Stored items:
---------------

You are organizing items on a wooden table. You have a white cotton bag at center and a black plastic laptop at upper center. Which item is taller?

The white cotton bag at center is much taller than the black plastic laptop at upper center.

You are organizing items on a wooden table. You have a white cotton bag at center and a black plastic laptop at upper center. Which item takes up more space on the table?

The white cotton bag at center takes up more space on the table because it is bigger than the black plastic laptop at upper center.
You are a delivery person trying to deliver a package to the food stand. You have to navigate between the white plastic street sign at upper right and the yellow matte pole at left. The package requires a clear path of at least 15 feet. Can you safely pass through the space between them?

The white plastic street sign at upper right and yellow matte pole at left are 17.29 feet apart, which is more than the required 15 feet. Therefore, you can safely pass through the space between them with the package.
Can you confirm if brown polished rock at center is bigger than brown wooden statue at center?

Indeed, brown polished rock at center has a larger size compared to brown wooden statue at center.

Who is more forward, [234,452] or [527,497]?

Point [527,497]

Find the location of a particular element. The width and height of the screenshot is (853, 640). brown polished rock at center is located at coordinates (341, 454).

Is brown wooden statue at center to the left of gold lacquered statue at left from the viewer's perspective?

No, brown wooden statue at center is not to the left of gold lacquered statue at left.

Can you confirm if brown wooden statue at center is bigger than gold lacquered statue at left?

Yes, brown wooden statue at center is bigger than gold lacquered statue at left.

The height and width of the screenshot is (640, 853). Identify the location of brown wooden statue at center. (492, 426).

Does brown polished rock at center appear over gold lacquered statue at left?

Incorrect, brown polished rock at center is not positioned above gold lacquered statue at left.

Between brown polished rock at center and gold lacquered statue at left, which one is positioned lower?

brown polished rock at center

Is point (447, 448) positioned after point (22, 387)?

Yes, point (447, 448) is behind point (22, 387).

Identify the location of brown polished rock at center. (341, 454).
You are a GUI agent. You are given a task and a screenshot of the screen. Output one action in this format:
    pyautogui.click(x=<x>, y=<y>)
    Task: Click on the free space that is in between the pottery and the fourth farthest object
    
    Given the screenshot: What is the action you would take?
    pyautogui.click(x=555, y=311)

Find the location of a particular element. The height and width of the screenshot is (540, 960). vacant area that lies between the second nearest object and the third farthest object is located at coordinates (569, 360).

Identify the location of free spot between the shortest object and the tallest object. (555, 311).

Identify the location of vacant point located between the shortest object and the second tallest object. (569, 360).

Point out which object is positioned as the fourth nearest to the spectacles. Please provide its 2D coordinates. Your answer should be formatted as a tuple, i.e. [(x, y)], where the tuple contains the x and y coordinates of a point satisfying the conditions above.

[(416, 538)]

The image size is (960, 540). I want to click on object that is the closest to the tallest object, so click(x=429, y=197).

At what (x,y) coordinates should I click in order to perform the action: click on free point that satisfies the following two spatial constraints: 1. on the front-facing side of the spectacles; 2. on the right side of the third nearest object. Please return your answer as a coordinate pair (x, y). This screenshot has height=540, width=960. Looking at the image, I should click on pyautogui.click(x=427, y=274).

---------------

> [Goal] How many lines in the rows above contain the string "confirm"? Case counts, and give only the number.

> [Result for this exercise] 2